◆ WHAT THE EXERCISE ASKS: Could you copy out every line of the data where the word "RADIO" occurs?

◆ DATA TO PROCESS:
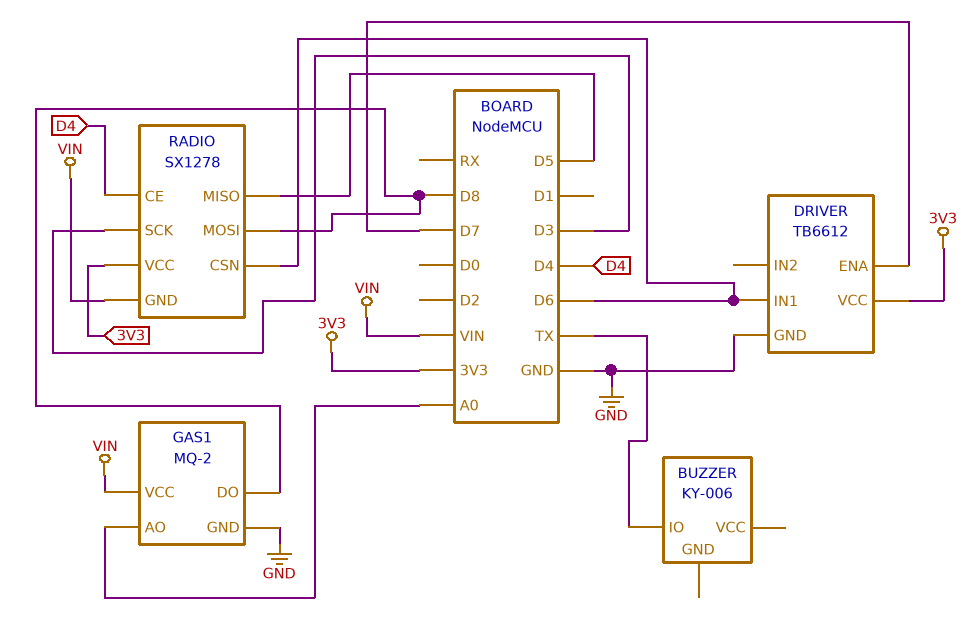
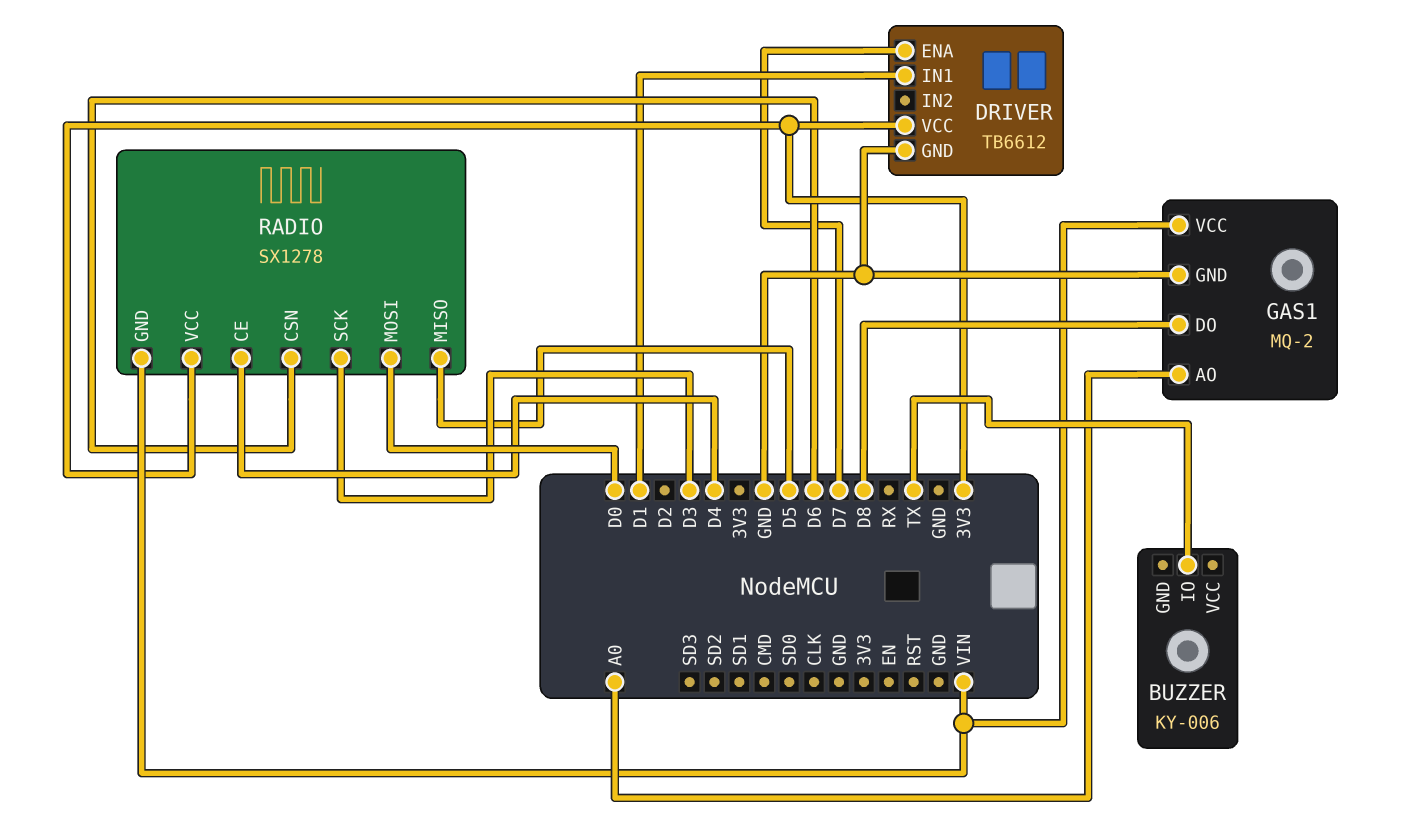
DRIVER pin IN1: D6 -> D1
RADIO pin MOSI: D8 -> D0

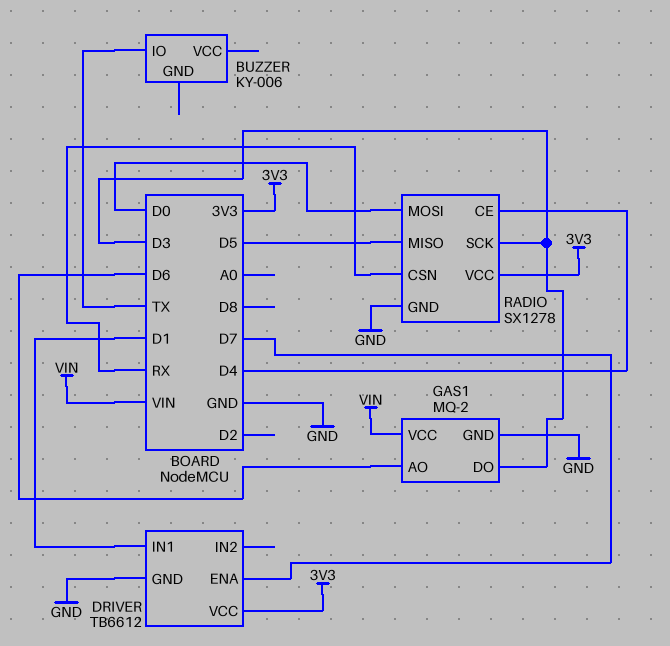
GAS1 pin AO: A0 -> D6
GAS1 pin DO: D8 -> D3
RADIO pin CSN: D6 -> RX
RADIO pin GND: VIN -> GND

◆ EXPECTED OUTPUT:
RADIO pin MOSI: D8 -> D0
RADIO pin CSN: D6 -> RX
RADIO pin GND: VIN -> GND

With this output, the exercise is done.